Task requirements
Whatever pictures appear, omit them, and repeat the data below exactly.

Dataset section
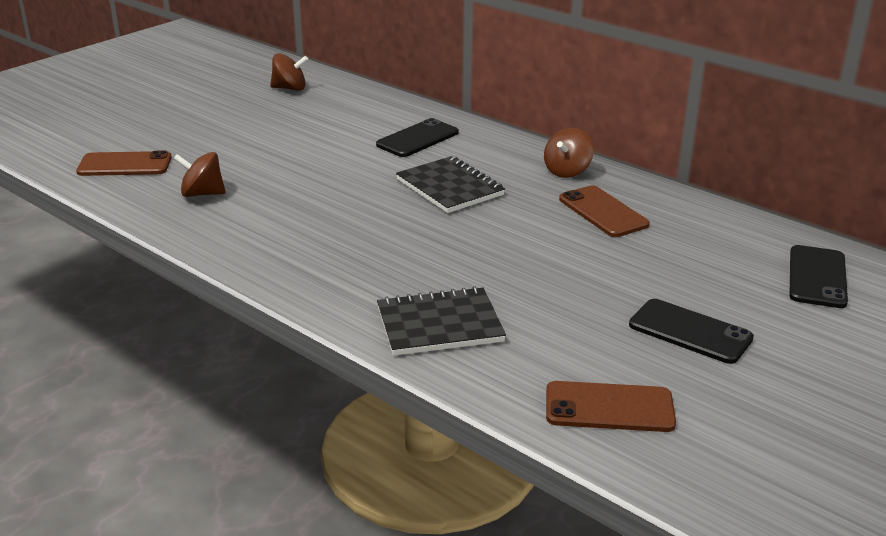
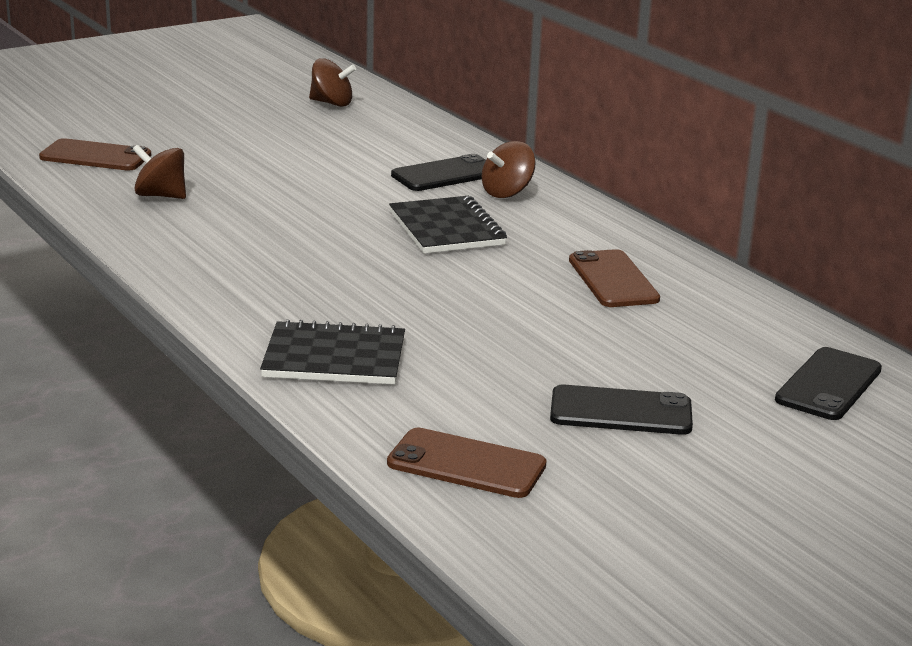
camera: 15 degrees right, 5 degrees down
(567, 171) = (602, 232): brown spinning top -> brown spinning top (507, 193)
(690, 332) = (621, 411): black phone -> black phone turned 45 degrees counterclockwise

Problem solution
camera: 15 degrees right, 5 degrees down
(567, 171) = (602, 232): brown spinning top -> brown spinning top (507, 193)
(690, 332) = (621, 411): black phone -> black phone turned 45 degrees counterclockwise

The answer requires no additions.